* [Available data]
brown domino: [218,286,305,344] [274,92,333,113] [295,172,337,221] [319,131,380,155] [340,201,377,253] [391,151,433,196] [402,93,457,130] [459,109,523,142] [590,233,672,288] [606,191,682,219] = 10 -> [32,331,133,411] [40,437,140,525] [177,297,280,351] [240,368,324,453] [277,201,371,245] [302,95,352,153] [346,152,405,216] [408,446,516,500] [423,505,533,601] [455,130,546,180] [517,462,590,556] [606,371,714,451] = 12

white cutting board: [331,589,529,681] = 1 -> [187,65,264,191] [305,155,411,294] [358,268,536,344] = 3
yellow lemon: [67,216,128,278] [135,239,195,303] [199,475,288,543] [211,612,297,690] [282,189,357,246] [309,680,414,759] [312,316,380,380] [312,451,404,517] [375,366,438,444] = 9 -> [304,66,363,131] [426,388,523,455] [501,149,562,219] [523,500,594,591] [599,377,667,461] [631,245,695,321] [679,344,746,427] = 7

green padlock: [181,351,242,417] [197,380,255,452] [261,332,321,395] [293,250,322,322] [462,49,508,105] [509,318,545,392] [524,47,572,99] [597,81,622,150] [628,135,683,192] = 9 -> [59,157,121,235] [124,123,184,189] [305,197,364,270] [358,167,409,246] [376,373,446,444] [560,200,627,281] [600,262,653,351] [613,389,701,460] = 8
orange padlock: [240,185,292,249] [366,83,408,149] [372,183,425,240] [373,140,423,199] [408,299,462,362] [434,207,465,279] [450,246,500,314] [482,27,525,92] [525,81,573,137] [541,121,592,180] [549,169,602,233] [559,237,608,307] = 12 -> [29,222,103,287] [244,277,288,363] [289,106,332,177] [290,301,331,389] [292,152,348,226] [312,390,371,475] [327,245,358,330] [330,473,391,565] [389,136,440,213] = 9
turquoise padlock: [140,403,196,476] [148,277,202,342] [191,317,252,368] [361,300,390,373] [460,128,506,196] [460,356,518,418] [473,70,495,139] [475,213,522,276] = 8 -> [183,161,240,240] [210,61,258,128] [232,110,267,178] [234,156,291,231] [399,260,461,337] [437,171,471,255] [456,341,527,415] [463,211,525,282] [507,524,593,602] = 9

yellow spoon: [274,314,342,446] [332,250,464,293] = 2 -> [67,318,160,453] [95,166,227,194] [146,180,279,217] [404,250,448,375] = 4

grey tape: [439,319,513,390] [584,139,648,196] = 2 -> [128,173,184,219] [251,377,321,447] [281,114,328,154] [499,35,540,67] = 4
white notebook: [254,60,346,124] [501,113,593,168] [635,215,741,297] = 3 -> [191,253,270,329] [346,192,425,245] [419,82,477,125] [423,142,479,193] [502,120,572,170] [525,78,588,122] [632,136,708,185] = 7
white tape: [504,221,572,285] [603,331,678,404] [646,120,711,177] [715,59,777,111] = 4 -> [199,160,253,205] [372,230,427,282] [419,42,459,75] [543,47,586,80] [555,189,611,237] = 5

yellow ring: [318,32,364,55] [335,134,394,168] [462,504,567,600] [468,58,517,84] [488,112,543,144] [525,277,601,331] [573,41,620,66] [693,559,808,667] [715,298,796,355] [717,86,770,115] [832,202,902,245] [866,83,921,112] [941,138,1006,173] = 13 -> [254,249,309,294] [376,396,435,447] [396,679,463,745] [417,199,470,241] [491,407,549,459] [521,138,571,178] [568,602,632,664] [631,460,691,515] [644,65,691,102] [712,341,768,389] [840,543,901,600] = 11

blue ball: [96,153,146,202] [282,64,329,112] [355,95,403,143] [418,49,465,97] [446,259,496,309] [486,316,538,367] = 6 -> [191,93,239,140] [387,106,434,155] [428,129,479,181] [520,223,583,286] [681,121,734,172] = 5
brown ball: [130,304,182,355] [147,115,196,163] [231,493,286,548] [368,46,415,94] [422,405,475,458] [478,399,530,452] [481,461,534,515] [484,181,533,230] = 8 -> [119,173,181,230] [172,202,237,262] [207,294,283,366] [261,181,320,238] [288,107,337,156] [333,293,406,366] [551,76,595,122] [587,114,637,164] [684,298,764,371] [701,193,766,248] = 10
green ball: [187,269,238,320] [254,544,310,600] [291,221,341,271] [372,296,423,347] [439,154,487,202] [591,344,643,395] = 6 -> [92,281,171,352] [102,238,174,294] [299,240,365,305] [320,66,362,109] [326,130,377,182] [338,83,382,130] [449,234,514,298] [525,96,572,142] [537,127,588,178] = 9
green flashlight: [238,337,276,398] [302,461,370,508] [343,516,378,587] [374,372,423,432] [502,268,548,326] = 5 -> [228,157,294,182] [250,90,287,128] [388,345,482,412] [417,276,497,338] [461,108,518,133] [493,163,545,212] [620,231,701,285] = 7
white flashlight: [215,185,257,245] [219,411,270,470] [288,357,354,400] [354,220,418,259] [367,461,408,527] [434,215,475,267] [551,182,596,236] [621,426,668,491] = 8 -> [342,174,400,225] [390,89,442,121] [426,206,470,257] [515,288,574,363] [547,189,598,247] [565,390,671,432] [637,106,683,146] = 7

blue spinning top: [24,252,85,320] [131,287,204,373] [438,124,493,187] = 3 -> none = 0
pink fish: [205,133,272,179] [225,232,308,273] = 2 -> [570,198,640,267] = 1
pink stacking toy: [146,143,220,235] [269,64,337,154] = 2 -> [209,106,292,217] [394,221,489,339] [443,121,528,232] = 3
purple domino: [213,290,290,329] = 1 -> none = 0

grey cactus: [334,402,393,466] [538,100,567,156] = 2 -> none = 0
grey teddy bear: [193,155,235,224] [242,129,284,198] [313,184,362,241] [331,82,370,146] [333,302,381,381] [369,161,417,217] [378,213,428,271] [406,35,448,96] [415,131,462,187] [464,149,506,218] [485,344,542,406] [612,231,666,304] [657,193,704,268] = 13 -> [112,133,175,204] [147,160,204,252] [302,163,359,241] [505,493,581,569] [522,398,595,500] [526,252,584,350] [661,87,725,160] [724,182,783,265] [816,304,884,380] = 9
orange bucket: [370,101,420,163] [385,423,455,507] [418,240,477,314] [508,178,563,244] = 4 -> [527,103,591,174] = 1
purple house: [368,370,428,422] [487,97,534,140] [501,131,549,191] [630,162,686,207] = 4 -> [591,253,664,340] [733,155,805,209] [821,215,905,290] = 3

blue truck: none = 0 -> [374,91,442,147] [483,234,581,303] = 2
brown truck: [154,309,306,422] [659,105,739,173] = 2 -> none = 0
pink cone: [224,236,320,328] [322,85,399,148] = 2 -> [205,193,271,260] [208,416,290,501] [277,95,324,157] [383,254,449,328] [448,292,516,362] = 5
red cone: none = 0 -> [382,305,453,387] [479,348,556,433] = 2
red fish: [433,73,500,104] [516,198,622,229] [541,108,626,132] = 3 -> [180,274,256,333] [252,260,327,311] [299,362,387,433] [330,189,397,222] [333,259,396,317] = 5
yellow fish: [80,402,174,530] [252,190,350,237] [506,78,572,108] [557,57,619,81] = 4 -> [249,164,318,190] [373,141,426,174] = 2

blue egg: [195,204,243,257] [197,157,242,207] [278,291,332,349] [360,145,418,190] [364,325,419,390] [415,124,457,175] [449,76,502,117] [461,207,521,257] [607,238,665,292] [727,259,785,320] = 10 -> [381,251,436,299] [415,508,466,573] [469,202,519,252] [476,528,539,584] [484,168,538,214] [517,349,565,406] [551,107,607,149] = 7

* [Assignment] In your answer, reproduce every entry exactly as it was written.

* [Expected answer]
brown domino: [218,286,305,344] [274,92,333,113] [295,172,337,221] [319,131,380,155] [340,201,377,253] [391,151,433,196] [402,93,457,130] [459,109,523,142] [590,233,672,288] [606,191,682,219] = 10 -> [32,331,133,411] [40,437,140,525] [177,297,280,351] [240,368,324,453] [277,201,371,245] [302,95,352,153] [346,152,405,216] [408,446,516,500] [423,505,533,601] [455,130,546,180] [517,462,590,556] [606,371,714,451] = 12

white cutting board: [331,589,529,681] = 1 -> [187,65,264,191] [305,155,411,294] [358,268,536,344] = 3
yellow lemon: [67,216,128,278] [135,239,195,303] [199,475,288,543] [211,612,297,690] [282,189,357,246] [309,680,414,759] [312,316,380,380] [312,451,404,517] [375,366,438,444] = 9 -> [304,66,363,131] [426,388,523,455] [501,149,562,219] [523,500,594,591] [599,377,667,461] [631,245,695,321] [679,344,746,427] = 7

green padlock: [181,351,242,417] [197,380,255,452] [261,332,321,395] [293,250,322,322] [462,49,508,105] [509,318,545,392] [524,47,572,99] [597,81,622,150] [628,135,683,192] = 9 -> [59,157,121,235] [124,123,184,189] [305,197,364,270] [358,167,409,246] [376,373,446,444] [560,200,627,281] [600,262,653,351] [613,389,701,460] = 8
orange padlock: [240,185,292,249] [366,83,408,149] [372,183,425,240] [373,140,423,199] [408,299,462,362] [434,207,465,279] [450,246,500,314] [482,27,525,92] [525,81,573,137] [541,121,592,180] [549,169,602,233] [559,237,608,307] = 12 -> [29,222,103,287] [244,277,288,363] [289,106,332,177] [290,301,331,389] [292,152,348,226] [312,390,371,475] [327,245,358,330] [330,473,391,565] [389,136,440,213] = 9
turquoise padlock: [140,403,196,476] [148,277,202,342] [191,317,252,368] [361,300,390,373] [460,128,506,196] [460,356,518,418] [473,70,495,139] [475,213,522,276] = 8 -> [183,161,240,240] [210,61,258,128] [232,110,267,178] [234,156,291,231] [399,260,461,337] [437,171,471,255] [456,341,527,415] [463,211,525,282] [507,524,593,602] = 9

yellow spoon: [274,314,342,446] [332,250,464,293] = 2 -> [67,318,160,453] [95,166,227,194] [146,180,279,217] [404,250,448,375] = 4

grey tape: [439,319,513,390] [584,139,648,196] = 2 -> [128,173,184,219] [251,377,321,447] [281,114,328,154] [499,35,540,67] = 4
white notebook: [254,60,346,124] [501,113,593,168] [635,215,741,297] = 3 -> [191,253,270,329] [346,192,425,245] [419,82,477,125] [423,142,479,193] [502,120,572,170] [525,78,588,122] [632,136,708,185] = 7
white tape: [504,221,572,285] [603,331,678,404] [646,120,711,177] [715,59,777,111] = 4 -> [199,160,253,205] [372,230,427,282] [419,42,459,75] [543,47,586,80] [555,189,611,237] = 5

yellow ring: [318,32,364,55] [335,134,394,168] [462,504,567,600] [468,58,517,84] [488,112,543,144] [525,277,601,331] [573,41,620,66] [693,559,808,667] [715,298,796,355] [717,86,770,115] [832,202,902,245] [866,83,921,112] [941,138,1006,173] = 13 -> [254,249,309,294] [376,396,435,447] [396,679,463,745] [417,199,470,241] [491,407,549,459] [521,138,571,178] [568,602,632,664] [631,460,691,515] [644,65,691,102] [712,341,768,389] [840,543,901,600] = 11

blue ball: [96,153,146,202] [282,64,329,112] [355,95,403,143] [418,49,465,97] [446,259,496,309] [486,316,538,367] = 6 -> [191,93,239,140] [387,106,434,155] [428,129,479,181] [520,223,583,286] [681,121,734,172] = 5
brown ball: [130,304,182,355] [147,115,196,163] [231,493,286,548] [368,46,415,94] [422,405,475,458] [478,399,530,452] [481,461,534,515] [484,181,533,230] = 8 -> [119,173,181,230] [172,202,237,262] [207,294,283,366] [261,181,320,238] [288,107,337,156] [333,293,406,366] [551,76,595,122] [587,114,637,164] [684,298,764,371] [701,193,766,248] = 10
green ball: [187,269,238,320] [254,544,310,600] [291,221,341,271] [372,296,423,347] [439,154,487,202] [591,344,643,395] = 6 -> [92,281,171,352] [102,238,174,294] [299,240,365,305] [320,66,362,109] [326,130,377,182] [338,83,382,130] [449,234,514,298] [525,96,572,142] [537,127,588,178] = 9
green flashlight: [238,337,276,398] [302,461,370,508] [343,516,378,587] [374,372,423,432] [502,268,548,326] = 5 -> [228,157,294,182] [250,90,287,128] [388,345,482,412] [417,276,497,338] [461,108,518,133] [493,163,545,212] [620,231,701,285] = 7
white flashlight: [215,185,257,245] [219,411,270,470] [288,357,354,400] [354,220,418,259] [367,461,408,527] [434,215,475,267] [551,182,596,236] [621,426,668,491] = 8 -> [342,174,400,225] [390,89,442,121] [426,206,470,257] [515,288,574,363] [547,189,598,247] [565,390,671,432] [637,106,683,146] = 7

blue spinning top: [24,252,85,320] [131,287,204,373] [438,124,493,187] = 3 -> none = 0
pink fish: [205,133,272,179] [225,232,308,273] = 2 -> [570,198,640,267] = 1
pink stacking toy: [146,143,220,235] [269,64,337,154] = 2 -> [209,106,292,217] [394,221,489,339] [443,121,528,232] = 3
purple domino: [213,290,290,329] = 1 -> none = 0

grey cactus: [334,402,393,466] [538,100,567,156] = 2 -> none = 0
grey teddy bear: [193,155,235,224] [242,129,284,198] [313,184,362,241] [331,82,370,146] [333,302,381,381] [369,161,417,217] [378,213,428,271] [406,35,448,96] [415,131,462,187] [464,149,506,218] [485,344,542,406] [612,231,666,304] [657,193,704,268] = 13 -> [112,133,175,204] [147,160,204,252] [302,163,359,241] [505,493,581,569] [522,398,595,500] [526,252,584,350] [661,87,725,160] [724,182,783,265] [816,304,884,380] = 9
orange bucket: [370,101,420,163] [385,423,455,507] [418,240,477,314] [508,178,563,244] = 4 -> [527,103,591,174] = 1
purple house: [368,370,428,422] [487,97,534,140] [501,131,549,191] [630,162,686,207] = 4 -> [591,253,664,340] [733,155,805,209] [821,215,905,290] = 3

blue truck: none = 0 -> [374,91,442,147] [483,234,581,303] = 2
brown truck: [154,309,306,422] [659,105,739,173] = 2 -> none = 0
pink cone: [224,236,320,328] [322,85,399,148] = 2 -> [205,193,271,260] [208,416,290,501] [277,95,324,157] [383,254,449,328] [448,292,516,362] = 5
red cone: none = 0 -> [382,305,453,387] [479,348,556,433] = 2
red fish: [433,73,500,104] [516,198,622,229] [541,108,626,132] = 3 -> [180,274,256,333] [252,260,327,311] [299,362,387,433] [330,189,397,222] [333,259,396,317] = 5
yellow fish: [80,402,174,530] [252,190,350,237] [506,78,572,108] [557,57,619,81] = 4 -> [249,164,318,190] [373,141,426,174] = 2

blue egg: [195,204,243,257] [197,157,242,207] [278,291,332,349] [360,145,418,190] [364,325,419,390] [415,124,457,175] [449,76,502,117] [461,207,521,257] [607,238,665,292] [727,259,785,320] = 10 -> [381,251,436,299] [415,508,466,573] [469,202,519,252] [476,528,539,584] [484,168,538,214] [517,349,565,406] [551,107,607,149] = 7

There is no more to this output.